Instructions for the task
Copy verbatim the block of lines in the entries below whose first line contains "IC4 pin C: NET6 -> NET4" and whose last line contains "R6: 33k (N18, VS) -> 33k (N24, VS)". Leave out all other lines.

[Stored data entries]
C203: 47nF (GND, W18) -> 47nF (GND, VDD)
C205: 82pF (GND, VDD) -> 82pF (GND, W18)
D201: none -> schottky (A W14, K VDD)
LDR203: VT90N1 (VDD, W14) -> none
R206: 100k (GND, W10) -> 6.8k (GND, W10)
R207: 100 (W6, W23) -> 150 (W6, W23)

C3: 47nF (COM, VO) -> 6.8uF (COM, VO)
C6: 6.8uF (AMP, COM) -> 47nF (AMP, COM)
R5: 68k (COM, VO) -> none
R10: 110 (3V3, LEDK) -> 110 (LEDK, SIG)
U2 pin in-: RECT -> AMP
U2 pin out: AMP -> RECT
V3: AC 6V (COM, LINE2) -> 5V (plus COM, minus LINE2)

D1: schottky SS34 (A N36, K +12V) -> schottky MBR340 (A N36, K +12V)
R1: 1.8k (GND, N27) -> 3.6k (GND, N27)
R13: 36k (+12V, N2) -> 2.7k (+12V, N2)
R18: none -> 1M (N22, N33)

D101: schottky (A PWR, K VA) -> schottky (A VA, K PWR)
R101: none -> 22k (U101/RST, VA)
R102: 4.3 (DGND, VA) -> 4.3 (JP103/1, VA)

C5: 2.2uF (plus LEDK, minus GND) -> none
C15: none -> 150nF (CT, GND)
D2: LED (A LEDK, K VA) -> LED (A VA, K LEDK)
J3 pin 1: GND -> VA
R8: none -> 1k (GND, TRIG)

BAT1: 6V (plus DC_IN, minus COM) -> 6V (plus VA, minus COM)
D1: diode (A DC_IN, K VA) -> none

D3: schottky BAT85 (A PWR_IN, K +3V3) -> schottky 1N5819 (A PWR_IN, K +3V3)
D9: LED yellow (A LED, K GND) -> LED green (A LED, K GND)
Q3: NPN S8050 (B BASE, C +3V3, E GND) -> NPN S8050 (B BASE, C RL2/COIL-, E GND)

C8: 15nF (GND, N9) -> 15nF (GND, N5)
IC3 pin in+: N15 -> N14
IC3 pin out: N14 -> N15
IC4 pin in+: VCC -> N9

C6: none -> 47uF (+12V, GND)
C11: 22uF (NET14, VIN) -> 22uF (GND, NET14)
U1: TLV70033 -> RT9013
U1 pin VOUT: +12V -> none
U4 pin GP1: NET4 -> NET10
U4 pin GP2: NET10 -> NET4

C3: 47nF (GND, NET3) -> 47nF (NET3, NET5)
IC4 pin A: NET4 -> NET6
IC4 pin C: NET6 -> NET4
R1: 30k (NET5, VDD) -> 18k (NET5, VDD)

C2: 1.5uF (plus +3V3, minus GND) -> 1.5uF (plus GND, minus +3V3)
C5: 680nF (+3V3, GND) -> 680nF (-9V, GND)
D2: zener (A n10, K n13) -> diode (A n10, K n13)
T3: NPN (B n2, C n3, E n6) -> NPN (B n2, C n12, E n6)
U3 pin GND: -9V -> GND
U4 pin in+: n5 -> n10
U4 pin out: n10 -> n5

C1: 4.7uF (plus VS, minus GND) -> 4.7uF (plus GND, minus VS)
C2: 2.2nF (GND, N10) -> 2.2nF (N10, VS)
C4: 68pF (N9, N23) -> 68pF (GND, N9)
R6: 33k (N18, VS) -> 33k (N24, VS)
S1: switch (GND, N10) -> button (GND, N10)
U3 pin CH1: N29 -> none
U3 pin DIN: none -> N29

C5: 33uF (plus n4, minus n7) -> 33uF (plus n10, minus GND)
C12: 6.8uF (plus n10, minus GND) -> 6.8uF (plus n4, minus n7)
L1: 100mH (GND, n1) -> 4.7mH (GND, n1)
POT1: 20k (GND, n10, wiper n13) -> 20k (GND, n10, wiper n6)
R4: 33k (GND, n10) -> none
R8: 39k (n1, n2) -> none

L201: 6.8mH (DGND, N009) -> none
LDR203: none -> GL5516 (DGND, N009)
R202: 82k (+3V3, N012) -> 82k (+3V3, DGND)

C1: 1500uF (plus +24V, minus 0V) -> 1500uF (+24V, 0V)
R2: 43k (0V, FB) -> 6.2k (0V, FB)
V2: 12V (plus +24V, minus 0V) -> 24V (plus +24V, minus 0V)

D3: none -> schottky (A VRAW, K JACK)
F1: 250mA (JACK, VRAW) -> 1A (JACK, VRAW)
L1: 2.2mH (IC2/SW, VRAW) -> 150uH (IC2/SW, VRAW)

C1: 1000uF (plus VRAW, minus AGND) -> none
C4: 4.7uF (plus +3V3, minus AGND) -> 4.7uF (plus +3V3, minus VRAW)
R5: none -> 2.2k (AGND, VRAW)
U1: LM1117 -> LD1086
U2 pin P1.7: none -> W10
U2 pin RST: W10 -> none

Task solution
IC4 pin C: NET6 -> NET4
R1: 30k (NET5, VDD) -> 18k (NET5, VDD)

C2: 1.5uF (plus +3V3, minus GND) -> 1.5uF (plus GND, minus +3V3)
C5: 680nF (+3V3, GND) -> 680nF (-9V, GND)
D2: zener (A n10, K n13) -> diode (A n10, K n13)
T3: NPN (B n2, C n3, E n6) -> NPN (B n2, C n12, E n6)
U3 pin GND: -9V -> GND
U4 pin in+: n5 -> n10
U4 pin out: n10 -> n5

C1: 4.7uF (plus VS, minus GND) -> 4.7uF (plus GND, minus VS)
C2: 2.2nF (GND, N10) -> 2.2nF (N10, VS)
C4: 68pF (N9, N23) -> 68pF (GND, N9)
R6: 33k (N18, VS) -> 33k (N24, VS)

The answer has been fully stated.